### Data provided
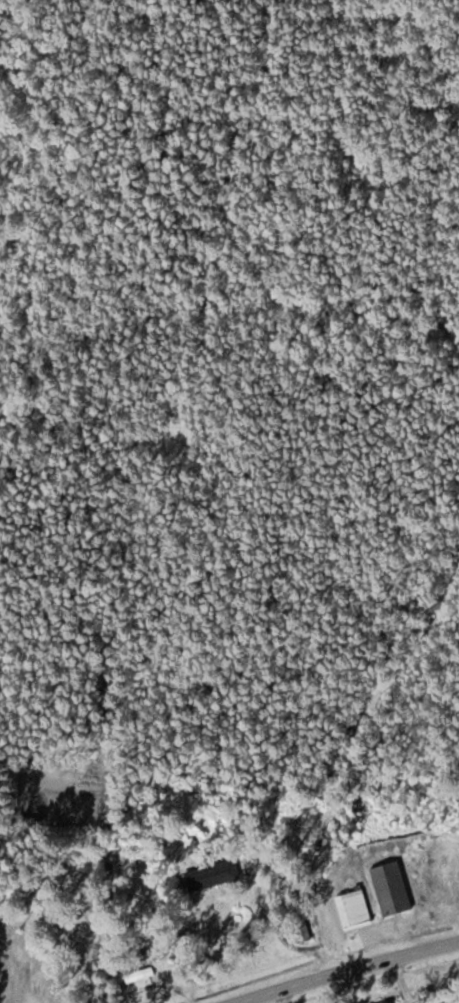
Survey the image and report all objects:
building: (213, 873)
building: (392, 888)
building: (353, 907)
building: (80, 930)
building: (304, 933)
road: (347, 965)
building: (140, 974)
building: (391, 1002)

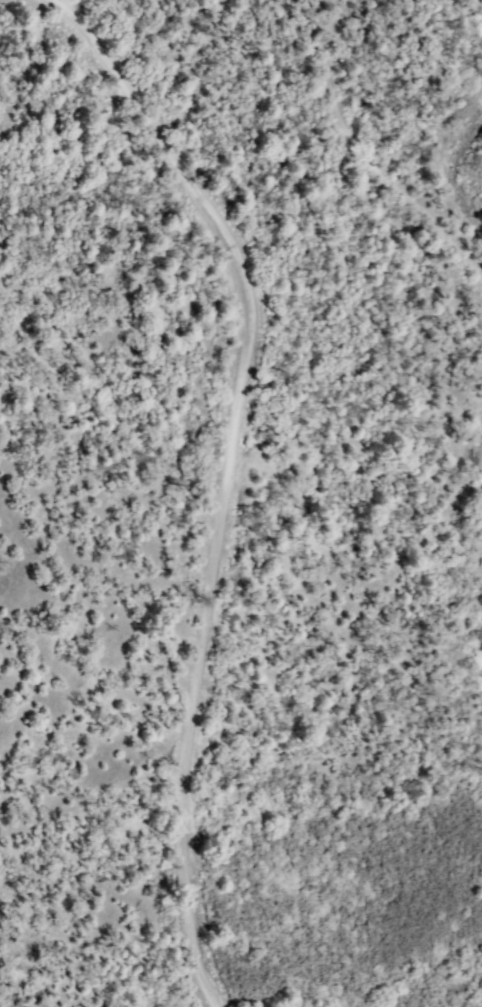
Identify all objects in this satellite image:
road: (224, 473)

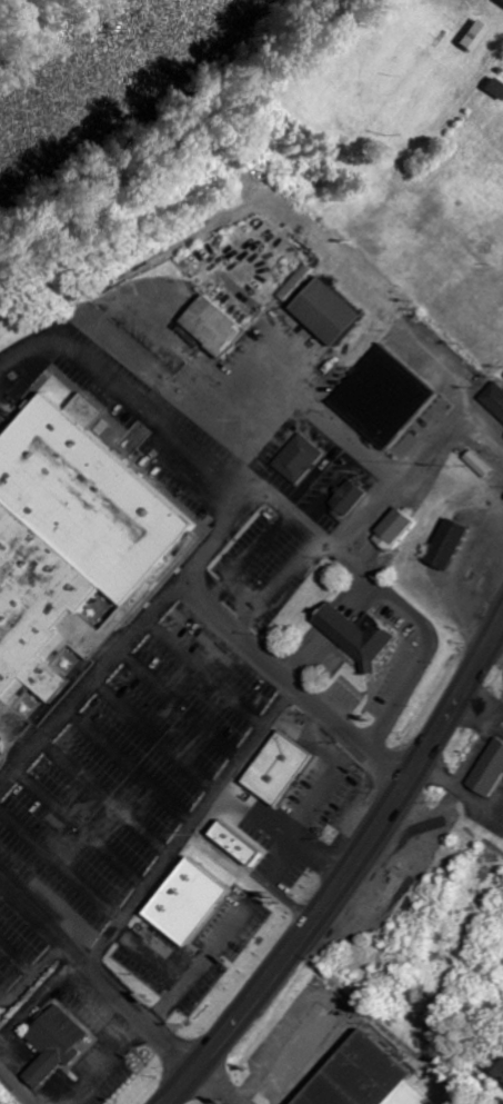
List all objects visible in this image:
building: (475, 37)
river: (77, 55)
building: (496, 89)
building: (336, 311)
building: (222, 327)
building: (388, 397)
building: (496, 398)
building: (303, 459)
building: (352, 498)
road: (299, 517)
building: (398, 530)
building: (454, 544)
building: (77, 564)
building: (363, 635)
road: (135, 646)
road: (277, 669)
building: (286, 768)
building: (492, 772)
road: (197, 832)
building: (245, 843)
road: (350, 870)
building: (196, 901)
road: (181, 973)
road: (97, 974)
building: (310, 1041)
building: (62, 1045)
road: (111, 1063)
building: (501, 1066)
building: (371, 1080)
road: (17, 1084)

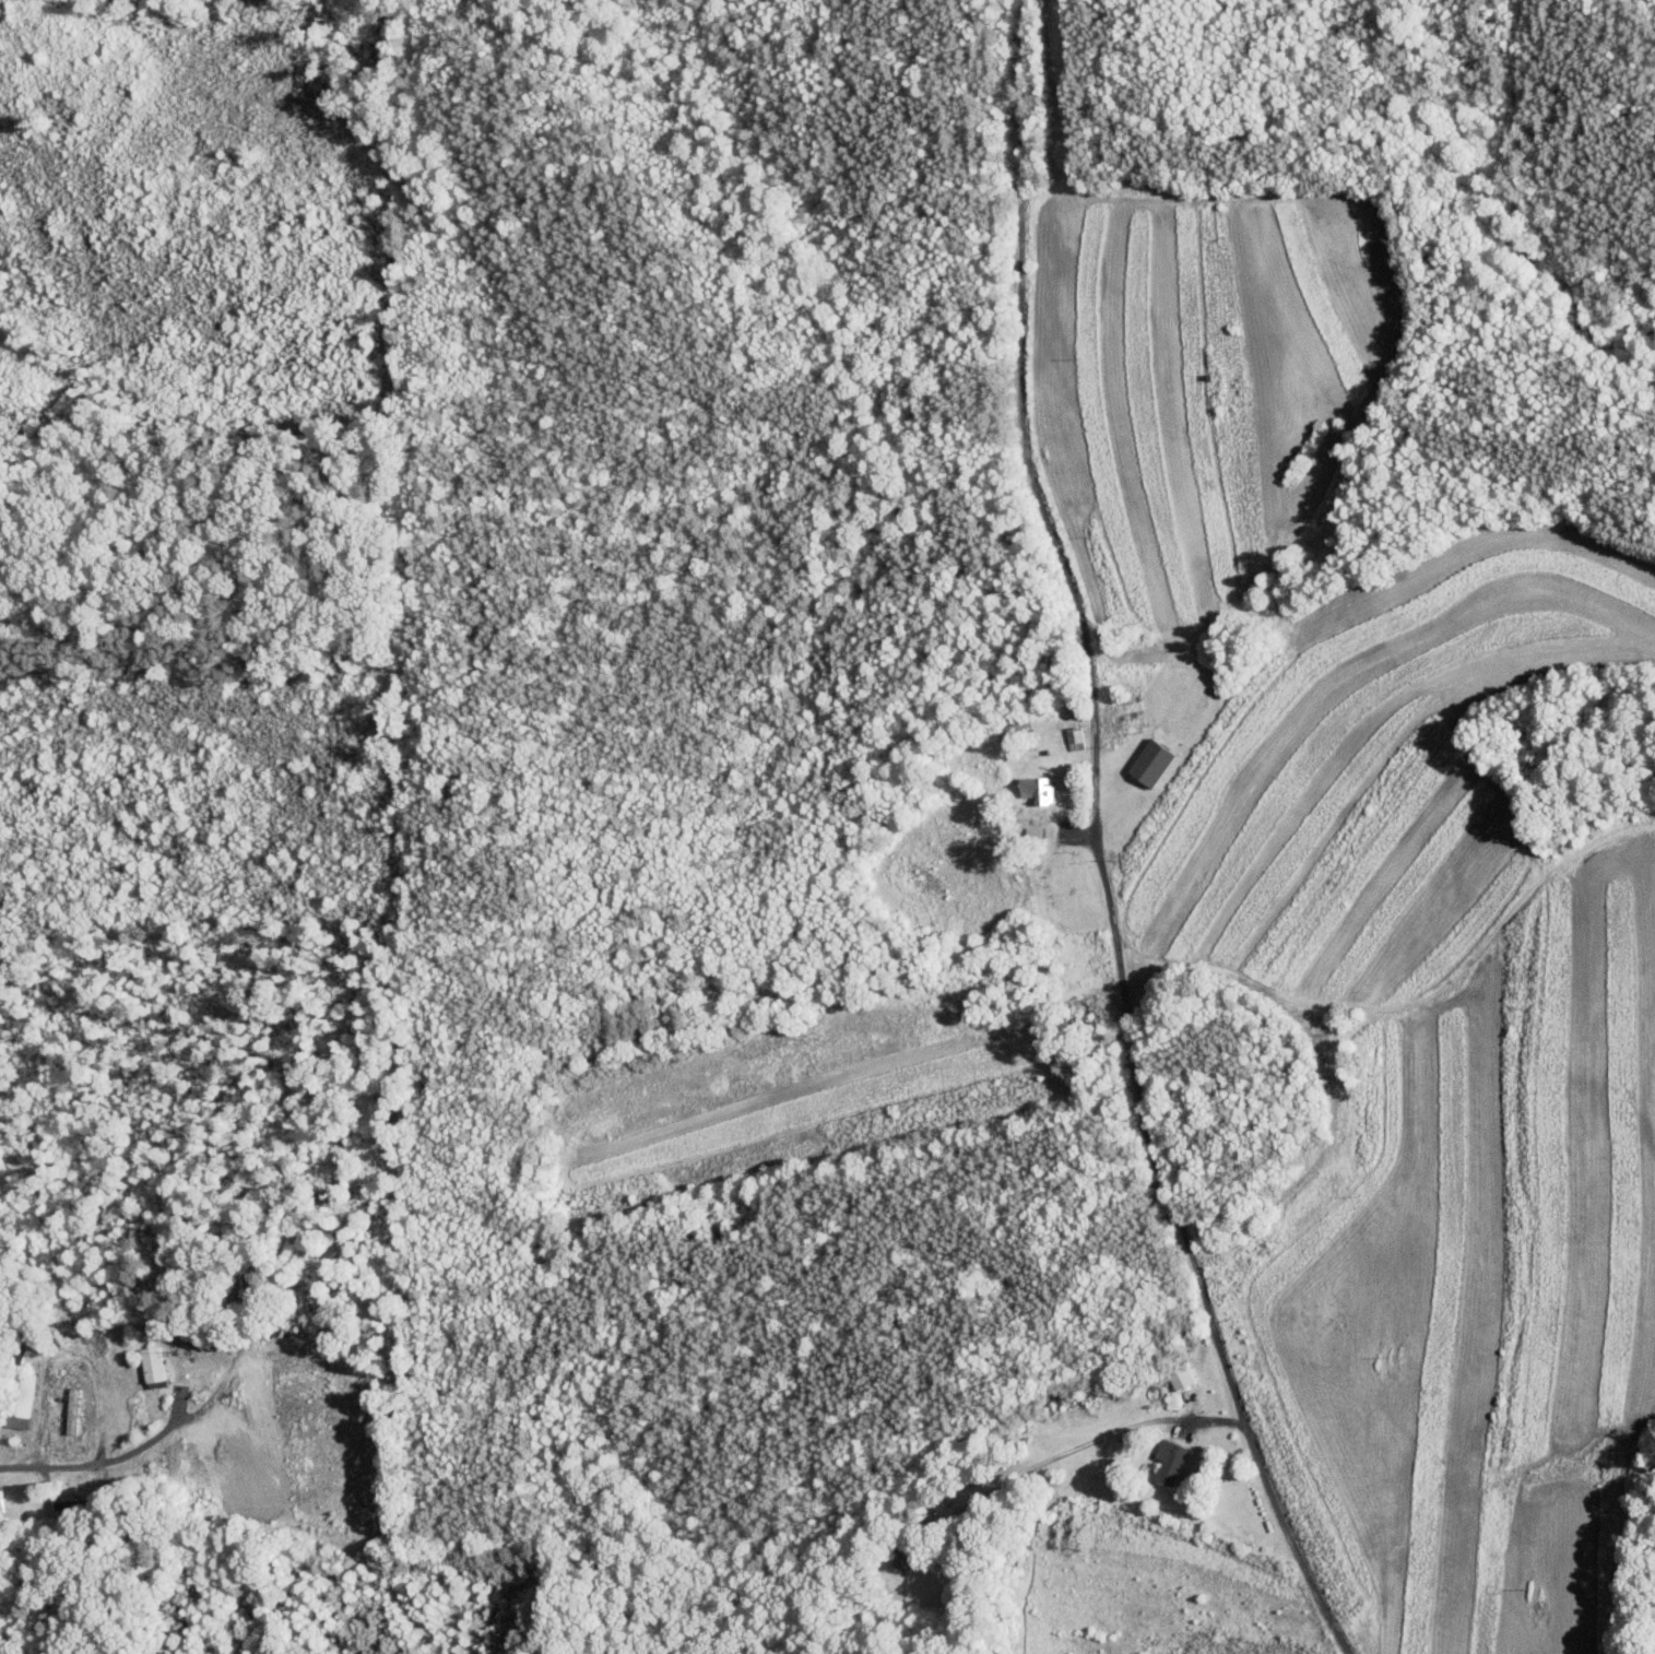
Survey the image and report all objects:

### Requirement
Nothing may be altered when you restate the records, but every picture must be dropped.

### Result
Survey the image and report all objects:
building: (213, 873)
building: (392, 888)
building: (353, 907)
building: (80, 930)
building: (304, 933)
road: (347, 965)
building: (140, 974)
building: (391, 1002)

Identify all objects in this satellite image:
road: (224, 473)

List all objects visible in this image:
building: (475, 37)
river: (77, 55)
building: (496, 89)
building: (336, 311)
building: (222, 327)
building: (388, 397)
building: (496, 398)
building: (303, 459)
building: (352, 498)
road: (299, 517)
building: (398, 530)
building: (454, 544)
building: (77, 564)
building: (363, 635)
road: (135, 646)
road: (277, 669)
building: (286, 768)
building: (492, 772)
road: (197, 832)
building: (245, 843)
road: (350, 870)
building: (196, 901)
road: (181, 973)
road: (97, 974)
building: (310, 1041)
building: (62, 1045)
road: (111, 1063)
building: (501, 1066)
building: (371, 1080)
road: (17, 1084)

Survey the image and report all objects:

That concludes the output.